» **TASK BRIEF**
Reproduce each line below precisely. Drop the pictures.

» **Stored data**
□ □ □
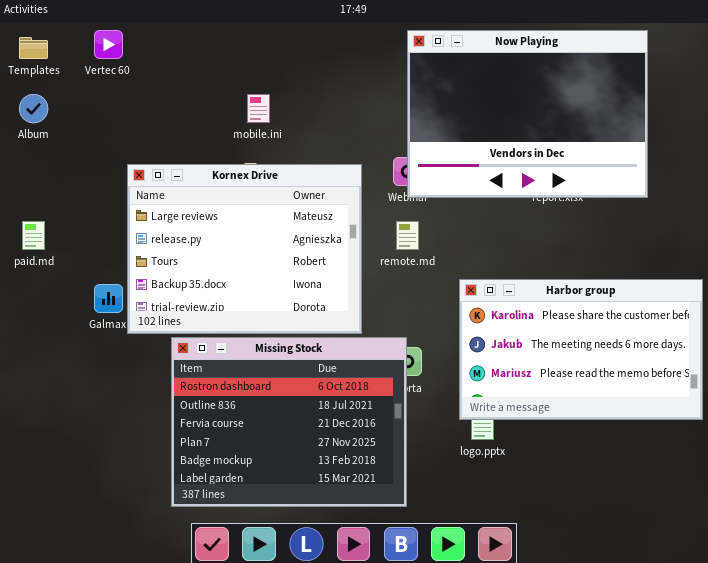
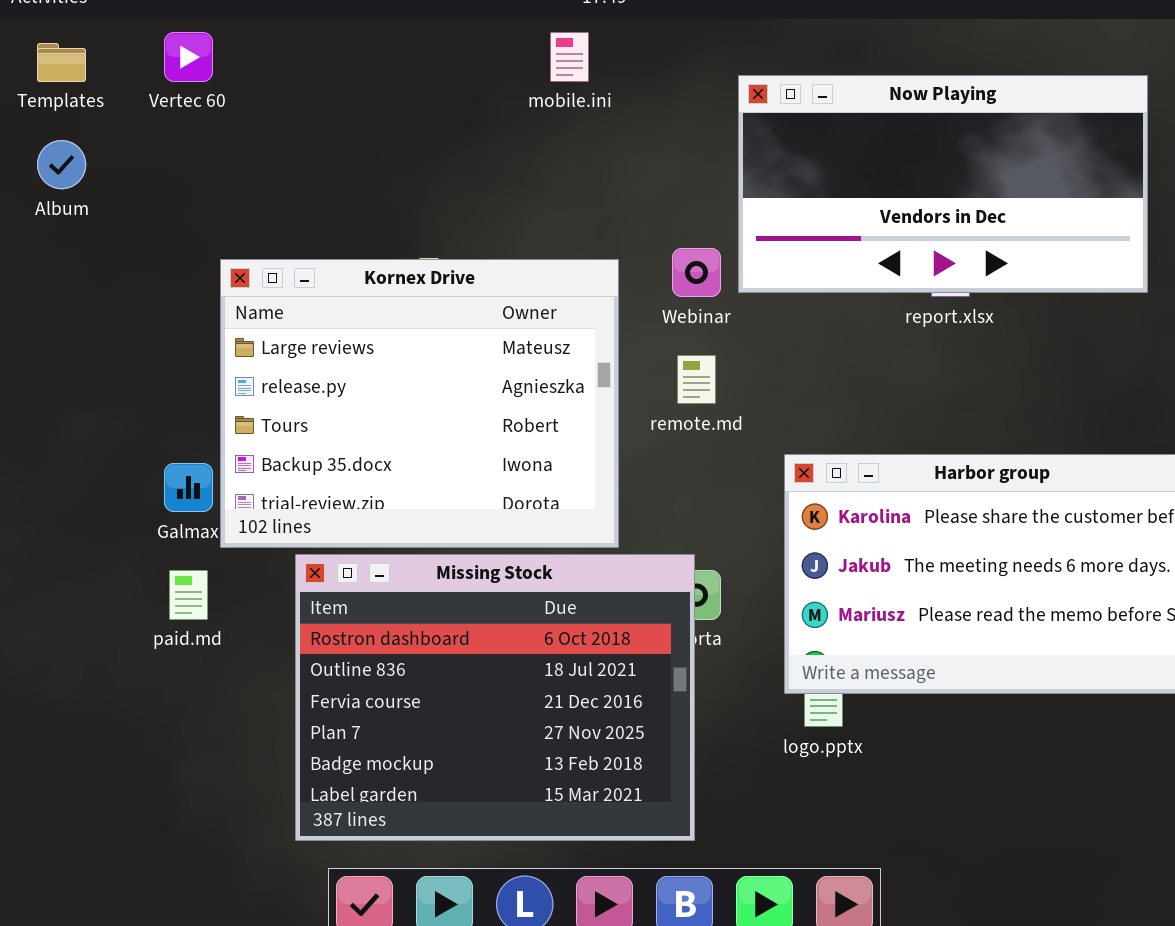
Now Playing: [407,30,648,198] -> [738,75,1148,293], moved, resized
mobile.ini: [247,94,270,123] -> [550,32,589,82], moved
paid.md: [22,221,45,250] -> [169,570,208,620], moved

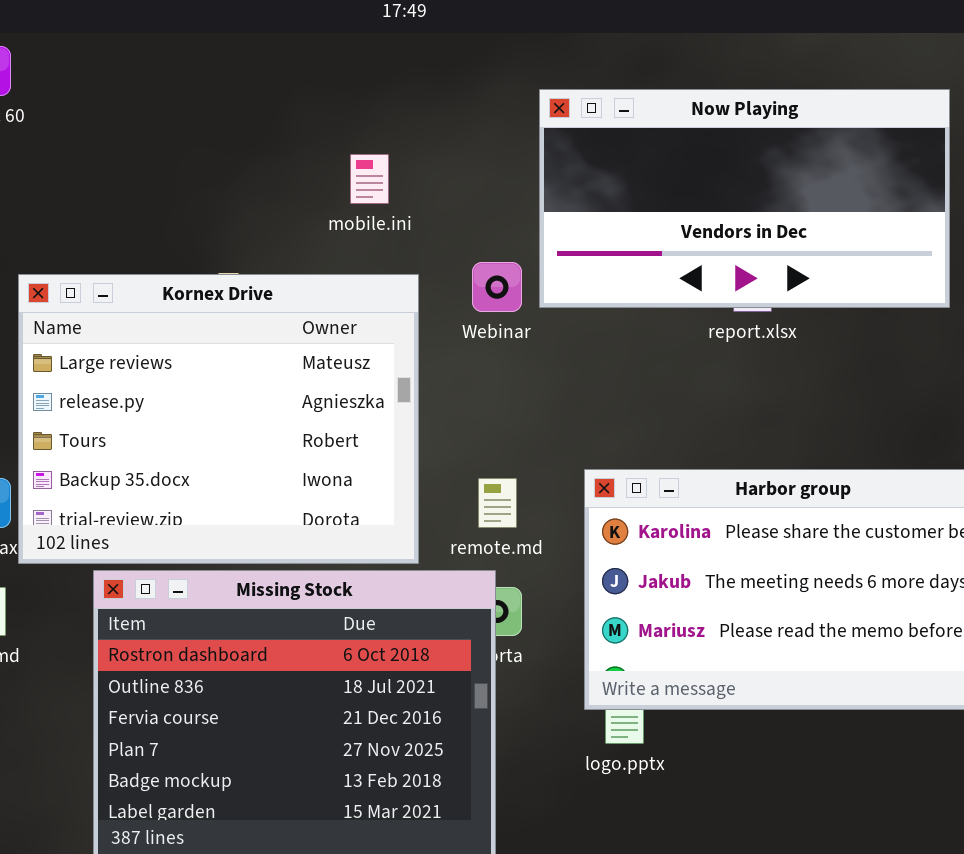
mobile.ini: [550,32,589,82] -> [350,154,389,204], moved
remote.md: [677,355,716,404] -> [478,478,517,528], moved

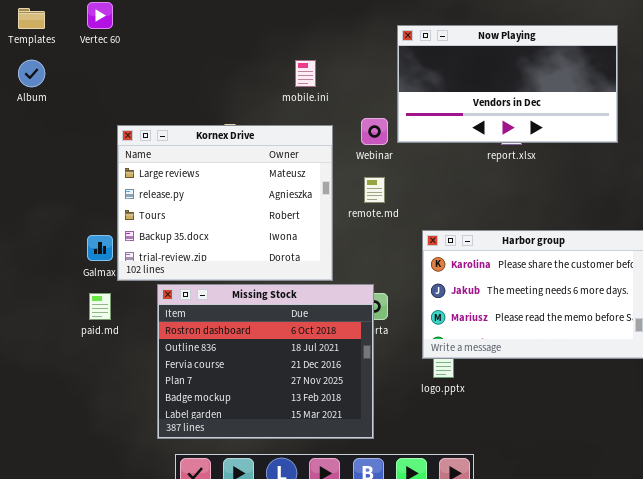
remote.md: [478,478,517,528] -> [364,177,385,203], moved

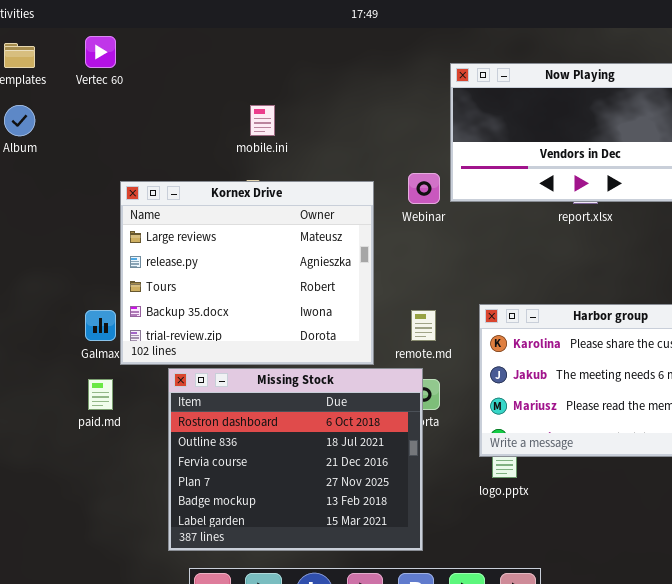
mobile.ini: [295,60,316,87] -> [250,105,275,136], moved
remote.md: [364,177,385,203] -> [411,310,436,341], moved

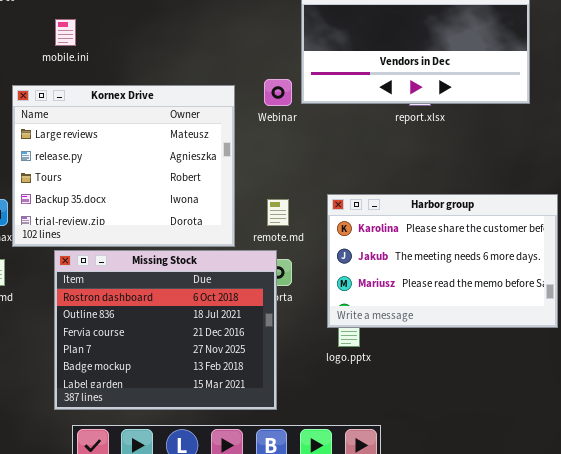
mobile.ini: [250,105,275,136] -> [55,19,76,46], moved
□ □ □
» **YOUR SOLUTION**
Now Playing: [407,30,648,198] -> [738,75,1148,293], moved, resized
mobile.ini: [247,94,270,123] -> [550,32,589,82], moved
paid.md: [22,221,45,250] -> [169,570,208,620], moved

mobile.ini: [550,32,589,82] -> [350,154,389,204], moved
remote.md: [677,355,716,404] -> [478,478,517,528], moved

remote.md: [478,478,517,528] -> [364,177,385,203], moved

mobile.ini: [295,60,316,87] -> [250,105,275,136], moved
remote.md: [364,177,385,203] -> [411,310,436,341], moved

mobile.ini: [250,105,275,136] -> [55,19,76,46], moved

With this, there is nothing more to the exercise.